REQUIREMENT -> The entries that follow must be given again exactly, with no pictures kept.

-------- RECORDED INFORMATION --------

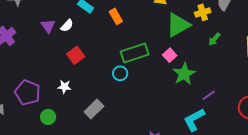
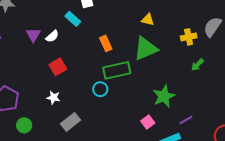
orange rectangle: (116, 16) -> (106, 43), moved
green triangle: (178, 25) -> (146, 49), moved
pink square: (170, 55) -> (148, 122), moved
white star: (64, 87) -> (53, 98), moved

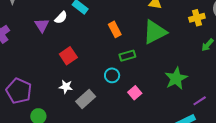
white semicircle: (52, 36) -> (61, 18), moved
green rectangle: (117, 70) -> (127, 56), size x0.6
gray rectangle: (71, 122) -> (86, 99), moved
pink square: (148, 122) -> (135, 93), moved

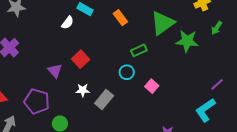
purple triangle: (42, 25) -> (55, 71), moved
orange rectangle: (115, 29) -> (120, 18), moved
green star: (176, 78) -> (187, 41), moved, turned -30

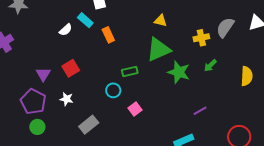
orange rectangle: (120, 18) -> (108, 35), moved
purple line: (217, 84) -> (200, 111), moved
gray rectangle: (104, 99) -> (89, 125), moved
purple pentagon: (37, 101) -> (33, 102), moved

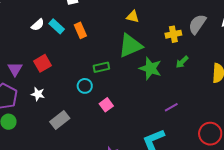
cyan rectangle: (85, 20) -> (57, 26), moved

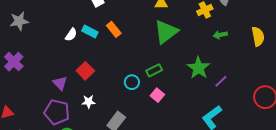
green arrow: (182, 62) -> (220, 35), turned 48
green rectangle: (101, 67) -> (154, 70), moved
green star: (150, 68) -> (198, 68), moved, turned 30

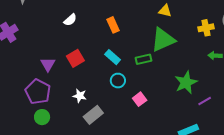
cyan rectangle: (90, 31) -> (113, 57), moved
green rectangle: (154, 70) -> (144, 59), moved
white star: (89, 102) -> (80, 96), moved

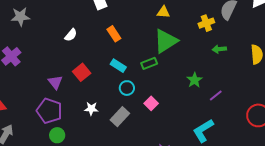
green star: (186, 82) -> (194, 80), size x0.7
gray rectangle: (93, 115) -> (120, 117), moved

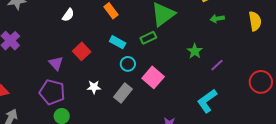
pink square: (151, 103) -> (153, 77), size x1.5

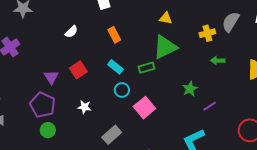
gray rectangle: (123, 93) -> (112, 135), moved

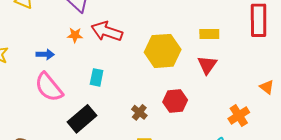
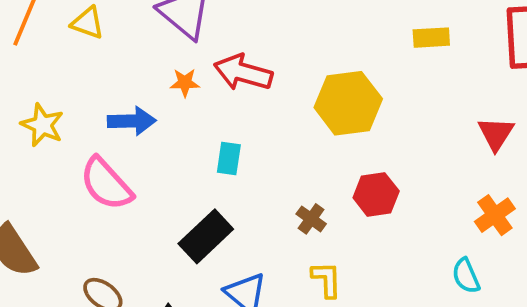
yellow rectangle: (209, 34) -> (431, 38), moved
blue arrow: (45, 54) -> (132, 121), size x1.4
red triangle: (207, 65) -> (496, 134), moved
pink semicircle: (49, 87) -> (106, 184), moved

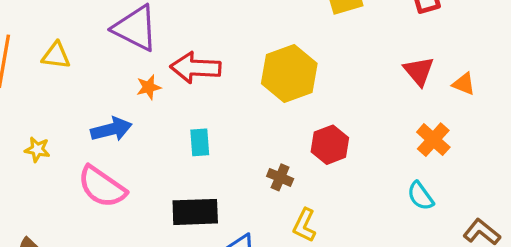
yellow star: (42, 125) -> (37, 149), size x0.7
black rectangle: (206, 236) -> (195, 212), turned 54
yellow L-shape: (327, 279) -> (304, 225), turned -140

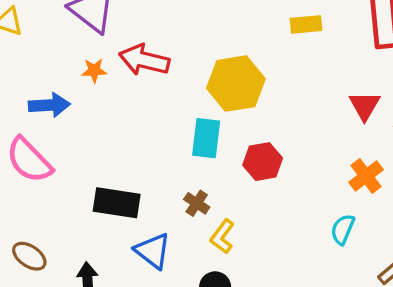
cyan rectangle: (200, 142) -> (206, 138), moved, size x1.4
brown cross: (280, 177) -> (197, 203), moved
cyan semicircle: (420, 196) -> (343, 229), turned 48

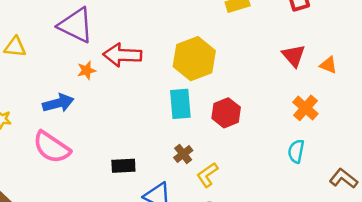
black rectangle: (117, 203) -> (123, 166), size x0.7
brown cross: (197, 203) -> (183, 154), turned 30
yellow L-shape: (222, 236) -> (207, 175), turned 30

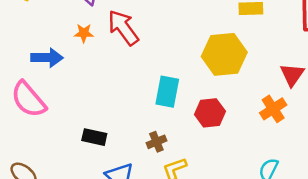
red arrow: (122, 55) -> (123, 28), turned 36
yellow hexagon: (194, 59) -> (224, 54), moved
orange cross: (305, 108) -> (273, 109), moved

--------

SOLUTION TO THIS EXERCISE ->
orange rectangle: (116, 16) -> (106, 43), moved
green triangle: (178, 25) -> (146, 49), moved
pink square: (170, 55) -> (148, 122), moved
white star: (64, 87) -> (53, 98), moved

white semicircle: (52, 36) -> (61, 18), moved
green rectangle: (117, 70) -> (127, 56), size x0.6
gray rectangle: (71, 122) -> (86, 99), moved
pink square: (148, 122) -> (135, 93), moved

purple triangle: (42, 25) -> (55, 71), moved
orange rectangle: (115, 29) -> (120, 18), moved
green star: (176, 78) -> (187, 41), moved, turned -30

orange rectangle: (120, 18) -> (108, 35), moved
purple line: (217, 84) -> (200, 111), moved
gray rectangle: (104, 99) -> (89, 125), moved
purple pentagon: (37, 101) -> (33, 102), moved

cyan rectangle: (85, 20) -> (57, 26), moved

green arrow: (182, 62) -> (220, 35), turned 48
green rectangle: (101, 67) -> (154, 70), moved
green star: (150, 68) -> (198, 68), moved, turned 30

cyan rectangle: (90, 31) -> (113, 57), moved
green rectangle: (154, 70) -> (144, 59), moved
white star: (89, 102) -> (80, 96), moved

green star: (186, 82) -> (194, 80), size x0.7
gray rectangle: (93, 115) -> (120, 117), moved

pink square: (151, 103) -> (153, 77), size x1.5

gray rectangle: (123, 93) -> (112, 135), moved

yellow rectangle: (209, 34) -> (431, 38), moved
blue arrow: (45, 54) -> (132, 121), size x1.4
red triangle: (207, 65) -> (496, 134), moved
pink semicircle: (49, 87) -> (106, 184), moved

yellow star: (42, 125) -> (37, 149), size x0.7
black rectangle: (206, 236) -> (195, 212), turned 54
yellow L-shape: (327, 279) -> (304, 225), turned -140

cyan rectangle: (200, 142) -> (206, 138), moved, size x1.4
brown cross: (280, 177) -> (197, 203), moved
cyan semicircle: (420, 196) -> (343, 229), turned 48

black rectangle: (117, 203) -> (123, 166), size x0.7
brown cross: (197, 203) -> (183, 154), turned 30
yellow L-shape: (222, 236) -> (207, 175), turned 30

red arrow: (122, 55) -> (123, 28), turned 36
yellow hexagon: (194, 59) -> (224, 54), moved
orange cross: (305, 108) -> (273, 109), moved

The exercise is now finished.